Start at the line below containing "free weight in" and stop at the line containing "spaceship in blue". Repeat every line of that stretch exactly, and nothing outside it.

EXERCISE MATERIALS —

--------------------

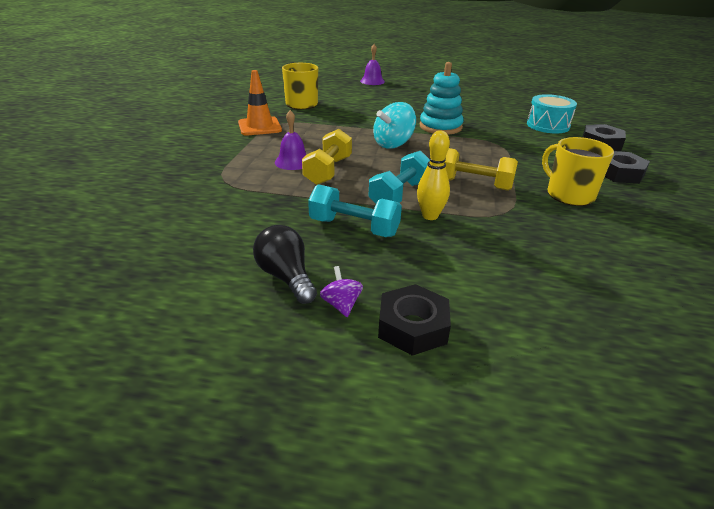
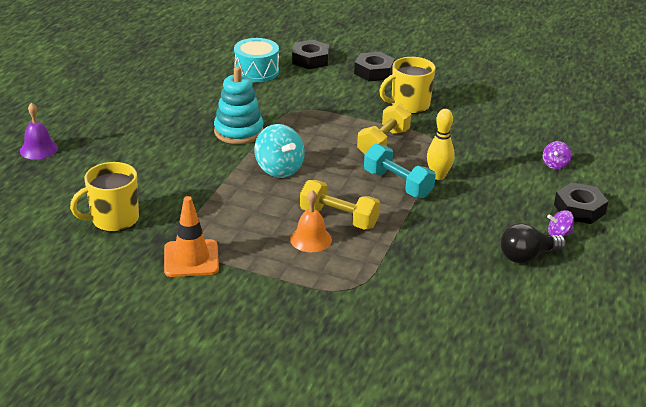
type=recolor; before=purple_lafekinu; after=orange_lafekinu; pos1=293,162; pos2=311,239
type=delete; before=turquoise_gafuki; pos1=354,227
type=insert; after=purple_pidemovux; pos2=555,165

--------------------

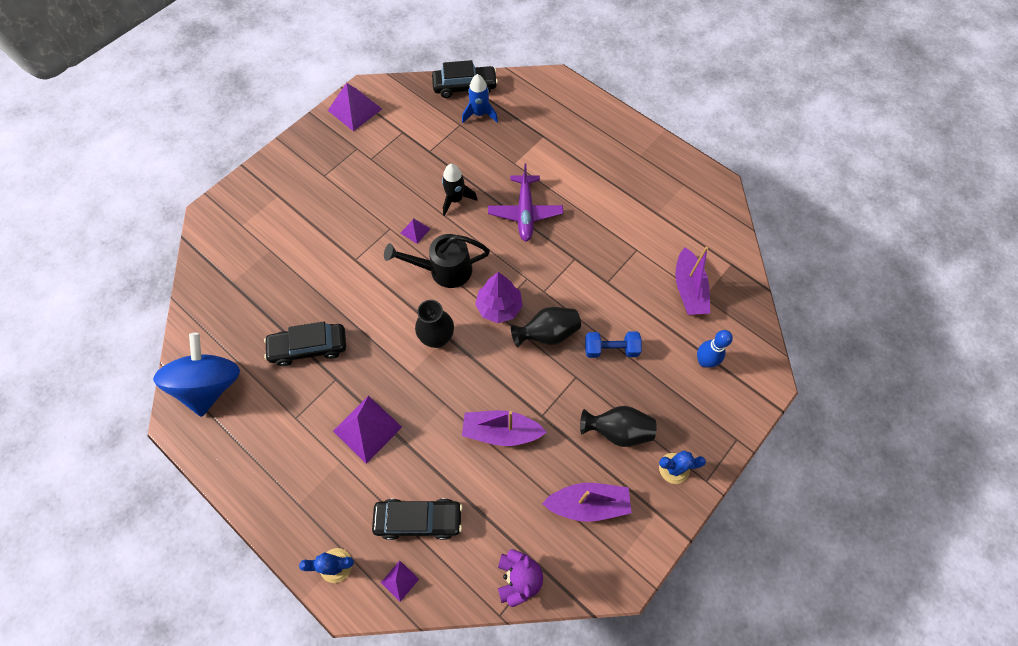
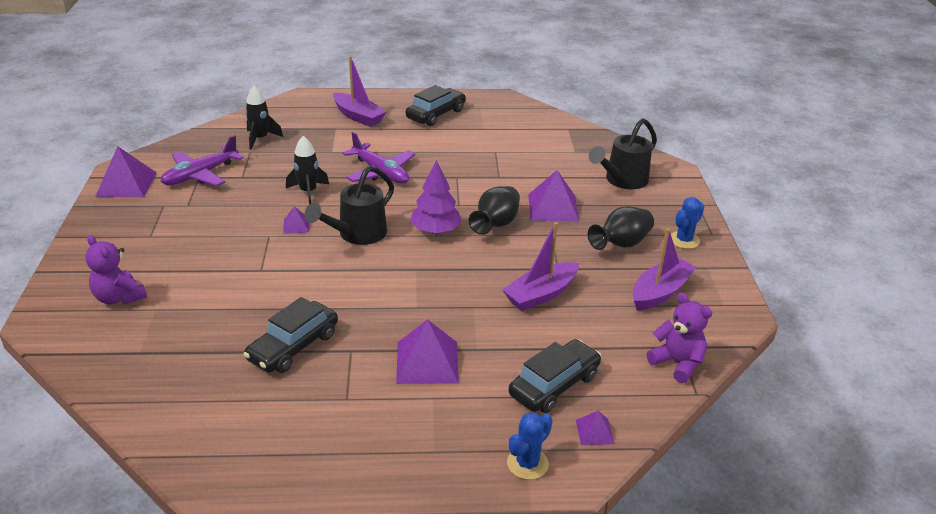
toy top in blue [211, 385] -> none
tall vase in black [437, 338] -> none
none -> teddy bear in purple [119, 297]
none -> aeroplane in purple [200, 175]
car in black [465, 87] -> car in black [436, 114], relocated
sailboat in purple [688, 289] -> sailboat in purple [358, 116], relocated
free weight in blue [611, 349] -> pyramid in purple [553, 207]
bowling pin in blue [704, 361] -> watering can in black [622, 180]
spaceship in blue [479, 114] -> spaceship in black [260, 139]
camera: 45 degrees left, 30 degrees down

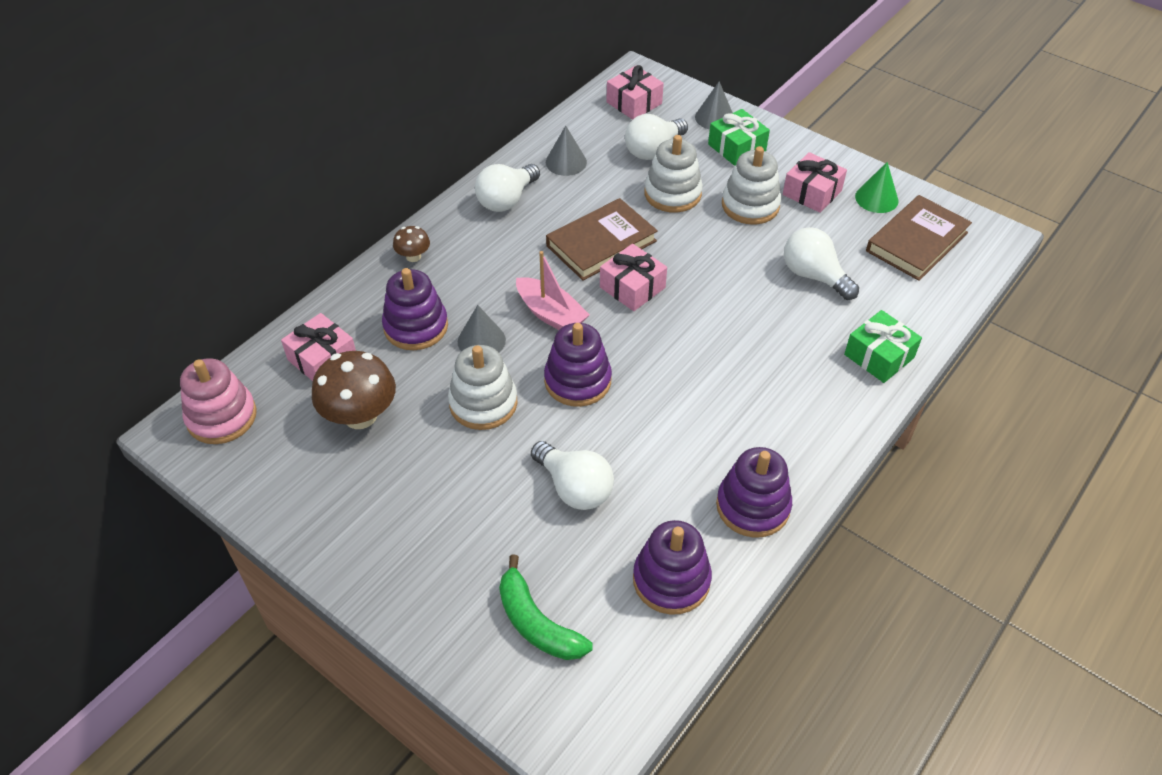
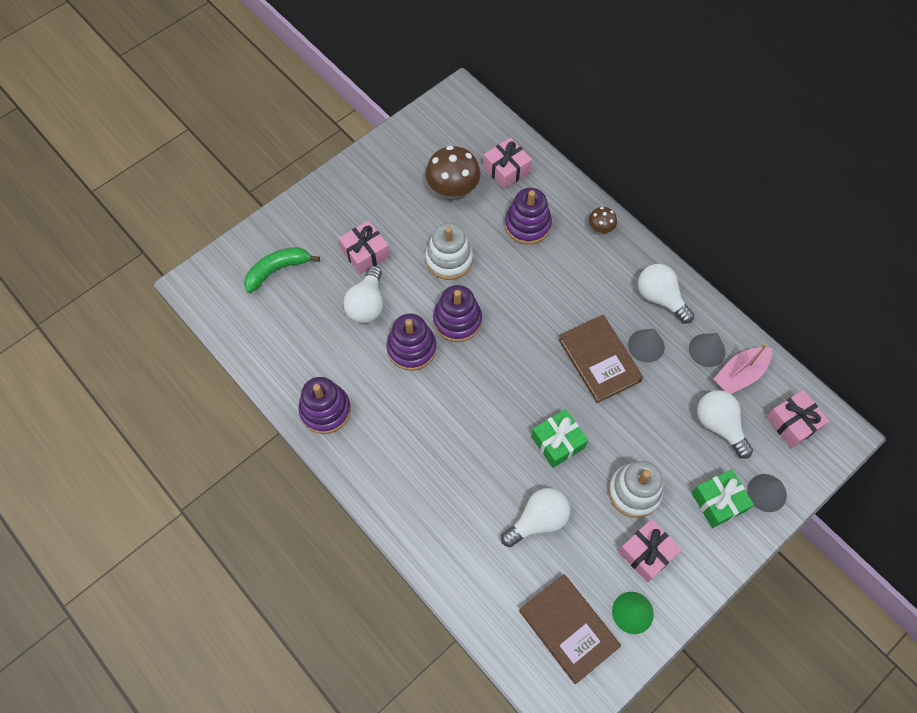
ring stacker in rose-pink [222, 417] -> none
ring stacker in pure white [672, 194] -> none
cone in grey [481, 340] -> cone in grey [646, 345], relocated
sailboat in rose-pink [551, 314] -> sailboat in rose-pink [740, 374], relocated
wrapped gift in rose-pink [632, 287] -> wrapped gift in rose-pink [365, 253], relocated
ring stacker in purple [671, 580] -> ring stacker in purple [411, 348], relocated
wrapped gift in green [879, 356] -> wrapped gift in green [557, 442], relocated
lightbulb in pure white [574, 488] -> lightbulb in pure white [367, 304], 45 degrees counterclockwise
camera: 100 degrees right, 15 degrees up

--------------------

ANSWER —
free weight in blue [611, 349] -> pyramid in purple [553, 207]
bowling pin in blue [704, 361] -> watering can in black [622, 180]
spaceship in blue [479, 114] -> spaceship in black [260, 139]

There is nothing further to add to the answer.